## Exercise aim:
Set down, please, without alteration, the lines of the entries below from the first through the one containing "rouleau à pâtisserie (rose) <488".

## Material shown:
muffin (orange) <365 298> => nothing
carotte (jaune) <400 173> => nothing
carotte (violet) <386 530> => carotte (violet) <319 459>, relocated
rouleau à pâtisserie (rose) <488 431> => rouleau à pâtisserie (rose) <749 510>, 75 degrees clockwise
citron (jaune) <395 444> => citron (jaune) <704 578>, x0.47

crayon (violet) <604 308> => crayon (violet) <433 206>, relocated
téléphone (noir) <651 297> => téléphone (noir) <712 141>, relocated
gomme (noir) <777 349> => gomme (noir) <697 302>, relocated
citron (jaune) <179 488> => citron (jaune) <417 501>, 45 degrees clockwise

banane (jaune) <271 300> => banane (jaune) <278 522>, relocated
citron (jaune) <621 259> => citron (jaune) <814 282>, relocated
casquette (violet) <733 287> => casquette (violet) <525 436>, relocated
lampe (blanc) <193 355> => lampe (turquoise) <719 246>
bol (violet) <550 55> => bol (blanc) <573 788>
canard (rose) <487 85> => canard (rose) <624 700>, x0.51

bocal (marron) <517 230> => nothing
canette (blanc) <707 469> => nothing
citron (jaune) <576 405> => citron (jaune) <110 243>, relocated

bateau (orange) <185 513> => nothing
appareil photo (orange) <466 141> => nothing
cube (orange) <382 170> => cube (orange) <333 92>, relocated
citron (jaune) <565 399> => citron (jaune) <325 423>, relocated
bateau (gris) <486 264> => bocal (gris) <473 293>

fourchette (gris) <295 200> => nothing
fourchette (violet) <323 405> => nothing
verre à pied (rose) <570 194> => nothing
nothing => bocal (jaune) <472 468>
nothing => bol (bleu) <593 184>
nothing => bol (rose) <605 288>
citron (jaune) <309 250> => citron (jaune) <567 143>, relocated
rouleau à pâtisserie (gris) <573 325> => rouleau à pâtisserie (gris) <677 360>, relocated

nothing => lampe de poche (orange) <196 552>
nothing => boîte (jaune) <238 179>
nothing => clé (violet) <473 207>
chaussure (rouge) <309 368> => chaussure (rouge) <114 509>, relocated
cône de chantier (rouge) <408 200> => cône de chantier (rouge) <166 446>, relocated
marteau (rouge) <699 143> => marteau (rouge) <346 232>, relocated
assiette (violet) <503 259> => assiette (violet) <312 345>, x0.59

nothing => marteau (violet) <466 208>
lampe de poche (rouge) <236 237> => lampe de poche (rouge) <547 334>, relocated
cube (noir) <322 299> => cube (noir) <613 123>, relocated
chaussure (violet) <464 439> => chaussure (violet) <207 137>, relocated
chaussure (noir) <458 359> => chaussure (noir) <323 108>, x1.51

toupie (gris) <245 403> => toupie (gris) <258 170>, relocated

## Solved exercise:
muffin (orange) <365 298> => nothing
carotte (jaune) <400 173> => nothing
carotte (violet) <386 530> => carotte (violet) <319 459>, relocated
rouleau à pâtisserie (rose) <488 431> => rouleau à pâtisserie (rose) <749 510>, 75 degrees clockwise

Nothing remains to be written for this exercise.